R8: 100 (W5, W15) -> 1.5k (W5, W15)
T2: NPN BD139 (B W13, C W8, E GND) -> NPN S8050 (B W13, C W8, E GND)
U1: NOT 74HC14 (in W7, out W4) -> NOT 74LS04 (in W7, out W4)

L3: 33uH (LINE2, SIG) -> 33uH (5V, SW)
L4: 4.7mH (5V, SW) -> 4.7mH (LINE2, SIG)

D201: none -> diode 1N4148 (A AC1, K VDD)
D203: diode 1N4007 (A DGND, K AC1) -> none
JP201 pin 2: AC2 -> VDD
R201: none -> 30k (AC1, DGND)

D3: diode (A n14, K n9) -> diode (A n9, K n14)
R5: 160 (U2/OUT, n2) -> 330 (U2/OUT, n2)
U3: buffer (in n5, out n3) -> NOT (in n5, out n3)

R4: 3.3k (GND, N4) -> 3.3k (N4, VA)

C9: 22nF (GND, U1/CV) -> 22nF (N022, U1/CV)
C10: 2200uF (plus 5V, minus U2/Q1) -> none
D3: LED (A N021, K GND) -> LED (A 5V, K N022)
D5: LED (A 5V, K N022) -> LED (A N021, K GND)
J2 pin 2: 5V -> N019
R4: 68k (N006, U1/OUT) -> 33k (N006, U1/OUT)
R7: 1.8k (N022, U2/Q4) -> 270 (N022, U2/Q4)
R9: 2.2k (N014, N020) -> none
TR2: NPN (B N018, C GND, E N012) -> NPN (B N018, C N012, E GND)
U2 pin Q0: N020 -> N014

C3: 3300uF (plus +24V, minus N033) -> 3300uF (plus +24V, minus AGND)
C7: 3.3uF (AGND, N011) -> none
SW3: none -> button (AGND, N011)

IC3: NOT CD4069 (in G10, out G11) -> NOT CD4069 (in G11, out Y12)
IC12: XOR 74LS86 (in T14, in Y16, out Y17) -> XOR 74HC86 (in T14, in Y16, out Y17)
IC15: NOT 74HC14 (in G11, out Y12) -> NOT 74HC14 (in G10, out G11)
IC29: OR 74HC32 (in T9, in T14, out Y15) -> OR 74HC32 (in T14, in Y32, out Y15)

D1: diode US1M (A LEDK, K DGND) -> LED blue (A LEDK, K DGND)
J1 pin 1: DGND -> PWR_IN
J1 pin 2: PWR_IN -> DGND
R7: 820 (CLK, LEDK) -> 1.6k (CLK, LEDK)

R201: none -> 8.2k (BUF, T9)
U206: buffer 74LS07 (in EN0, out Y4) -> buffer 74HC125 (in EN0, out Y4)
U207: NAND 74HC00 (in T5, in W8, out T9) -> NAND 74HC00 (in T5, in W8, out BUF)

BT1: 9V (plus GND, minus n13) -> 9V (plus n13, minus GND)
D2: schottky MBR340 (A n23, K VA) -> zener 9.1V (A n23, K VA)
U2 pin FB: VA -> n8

=-=-=

### What is needed
Return only this span, exactly: the line that contains "C3: 3300uF (plus" and all lines after it to the end of the records.

### Exercise response
C3: 3300uF (plus +24V, minus N033) -> 3300uF (plus +24V, minus AGND)
C7: 3.3uF (AGND, N011) -> none
SW3: none -> button (AGND, N011)

IC3: NOT CD4069 (in G10, out G11) -> NOT CD4069 (in G11, out Y12)
IC12: XOR 74LS86 (in T14, in Y16, out Y17) -> XOR 74HC86 (in T14, in Y16, out Y17)
IC15: NOT 74HC14 (in G11, out Y12) -> NOT 74HC14 (in G10, out G11)
IC29: OR 74HC32 (in T9, in T14, out Y15) -> OR 74HC32 (in T14, in Y32, out Y15)

D1: diode US1M (A LEDK, K DGND) -> LED blue (A LEDK, K DGND)
J1 pin 1: DGND -> PWR_IN
J1 pin 2: PWR_IN -> DGND
R7: 820 (CLK, LEDK) -> 1.6k (CLK, LEDK)

R201: none -> 8.2k (BUF, T9)
U206: buffer 74LS07 (in EN0, out Y4) -> buffer 74HC125 (in EN0, out Y4)
U207: NAND 74HC00 (in T5, in W8, out T9) -> NAND 74HC00 (in T5, in W8, out BUF)

BT1: 9V (plus GND, minus n13) -> 9V (plus n13, minus GND)
D2: schottky MBR340 (A n23, K VA) -> zener 9.1V (A n23, K VA)
U2 pin FB: VA -> n8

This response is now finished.